-------- Excerpted data
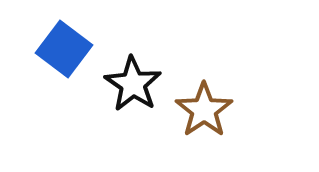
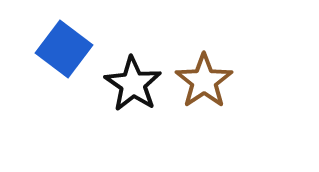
brown star: moved 29 px up
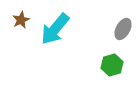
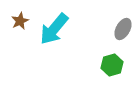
brown star: moved 1 px left, 1 px down
cyan arrow: moved 1 px left
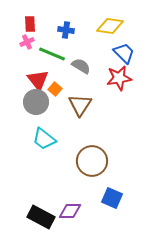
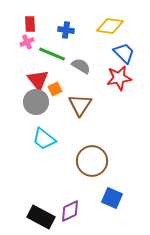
orange square: rotated 24 degrees clockwise
purple diamond: rotated 25 degrees counterclockwise
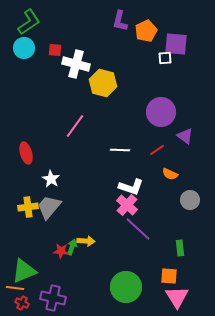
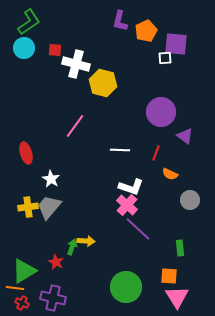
red line: moved 1 px left, 3 px down; rotated 35 degrees counterclockwise
red star: moved 5 px left, 11 px down; rotated 21 degrees clockwise
green triangle: rotated 8 degrees counterclockwise
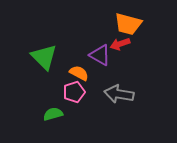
----------------
* _Task to carry out_
Give the entries above again word for word, without the pictures.

* _Answer for this exercise_
brown star: moved 29 px up
brown star: moved 1 px left, 1 px down
cyan arrow: moved 1 px left
orange square: rotated 24 degrees clockwise
purple diamond: rotated 25 degrees counterclockwise
red line: moved 1 px left, 3 px down; rotated 35 degrees counterclockwise
red star: moved 5 px left, 11 px down; rotated 21 degrees clockwise
green triangle: rotated 8 degrees counterclockwise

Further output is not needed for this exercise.